━━━ Provided material

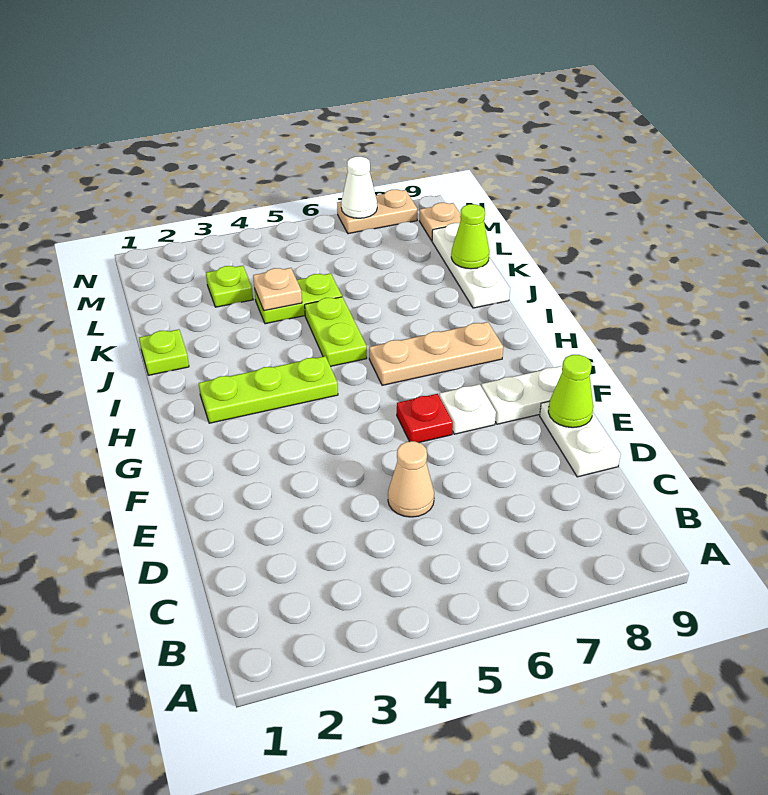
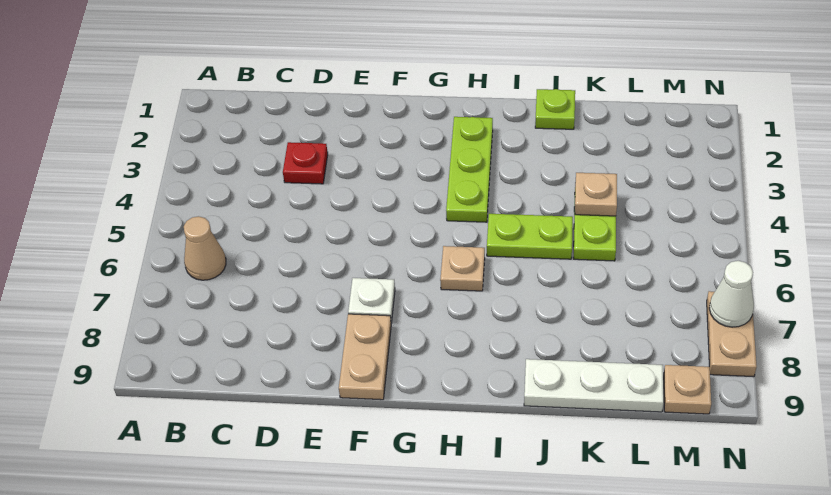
tan cone D5 level 1 -> tan cone B6 level 1
white plate D9:E9 level 1 -> none
lime cone E9 level 2 -> none
red plate F6 level 1 -> red plate D3 level 1
white plate F8:F9 level 1 -> tan plate F8:F9 level 1
tan plate H6:H8 level 1 -> tan plate H6 level 1
lime cone K9 level 2 -> none
lime plate L3 level 1 -> none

━━━━━━

→ **Your objective**:
Every entry must be transcribed exactly. Pictures do not belong in the copy.

→ **Solved problem**:
tan cone D5 level 1 -> tan cone B6 level 1
white plate D9:E9 level 1 -> none
lime cone E9 level 2 -> none
red plate F6 level 1 -> red plate D3 level 1
white plate F8:F9 level 1 -> tan plate F8:F9 level 1
tan plate H6:H8 level 1 -> tan plate H6 level 1
lime cone K9 level 2 -> none
lime plate L3 level 1 -> none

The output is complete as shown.